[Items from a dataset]
-------

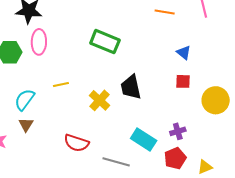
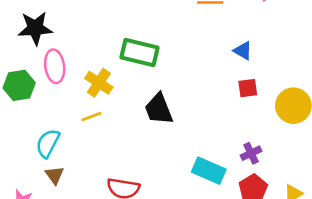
black trapezoid: (131, 87) -> (159, 109), moved
yellow cross: (100, 100) -> (99, 83), moved

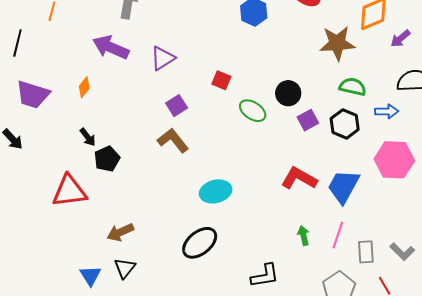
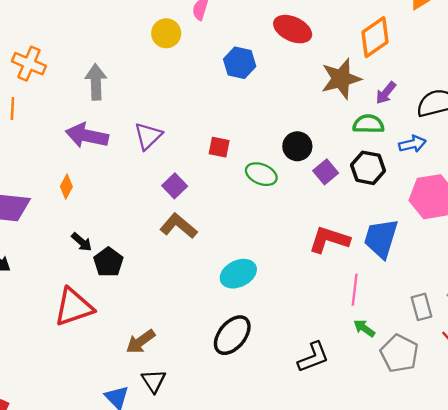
purple arrow: (400, 39) -> (386, 93), moved
green arrow: (304, 235) -> (364, 328), moved, turned -30
pink line: (338, 235) -> (355, 290), moved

-------

### WHAT NEEDS TO BE DONE
For each line above that contains the word "arrow", give the line as it is written.

### ANSWER FOR THE TASK
purple arrow: (400, 39) -> (386, 93), moved
green arrow: (304, 235) -> (364, 328), moved, turned -30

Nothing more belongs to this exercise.